**What needs to be done**: Collect every line in the records below that contains the word "RoyalPurpleCuttingBoard".

Data for this task: Begin

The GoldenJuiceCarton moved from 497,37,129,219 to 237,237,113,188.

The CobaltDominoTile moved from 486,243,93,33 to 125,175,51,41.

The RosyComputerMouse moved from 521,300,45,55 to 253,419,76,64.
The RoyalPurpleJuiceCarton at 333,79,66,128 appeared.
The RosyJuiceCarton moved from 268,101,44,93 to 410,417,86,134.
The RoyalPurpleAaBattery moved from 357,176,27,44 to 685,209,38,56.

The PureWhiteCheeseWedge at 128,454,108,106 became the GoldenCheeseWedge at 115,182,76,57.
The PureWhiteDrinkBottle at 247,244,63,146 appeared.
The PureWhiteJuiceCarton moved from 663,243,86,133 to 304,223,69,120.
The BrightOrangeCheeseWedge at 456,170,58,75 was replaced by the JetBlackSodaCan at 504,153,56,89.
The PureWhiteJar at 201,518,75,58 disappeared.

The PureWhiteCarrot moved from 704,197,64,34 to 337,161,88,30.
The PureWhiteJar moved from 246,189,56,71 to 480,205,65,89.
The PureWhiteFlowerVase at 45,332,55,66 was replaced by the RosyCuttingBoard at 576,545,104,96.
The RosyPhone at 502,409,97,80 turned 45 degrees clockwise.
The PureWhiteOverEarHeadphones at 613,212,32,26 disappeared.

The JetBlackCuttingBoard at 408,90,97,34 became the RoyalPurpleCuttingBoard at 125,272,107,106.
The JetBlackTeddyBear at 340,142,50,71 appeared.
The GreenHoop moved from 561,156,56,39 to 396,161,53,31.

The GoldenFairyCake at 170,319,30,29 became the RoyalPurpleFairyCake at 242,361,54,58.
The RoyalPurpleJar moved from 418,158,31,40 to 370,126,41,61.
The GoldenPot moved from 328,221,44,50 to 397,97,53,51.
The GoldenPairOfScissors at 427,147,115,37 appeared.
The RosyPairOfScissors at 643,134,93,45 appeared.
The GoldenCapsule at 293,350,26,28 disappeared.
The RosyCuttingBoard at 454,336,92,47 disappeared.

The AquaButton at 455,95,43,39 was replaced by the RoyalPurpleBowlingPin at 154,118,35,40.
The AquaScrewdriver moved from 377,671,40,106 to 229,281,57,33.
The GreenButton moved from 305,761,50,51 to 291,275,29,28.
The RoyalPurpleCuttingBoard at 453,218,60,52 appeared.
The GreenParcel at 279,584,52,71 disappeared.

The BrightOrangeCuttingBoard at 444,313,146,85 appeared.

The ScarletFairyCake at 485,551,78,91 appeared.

Data for this task: End

**The completed task**:
The JetBlackCuttingBoard at 408,90,97,34 became the RoyalPurpleCuttingBoard at 125,272,107,106.
The RoyalPurpleCuttingBoard at 453,218,60,52 appeared.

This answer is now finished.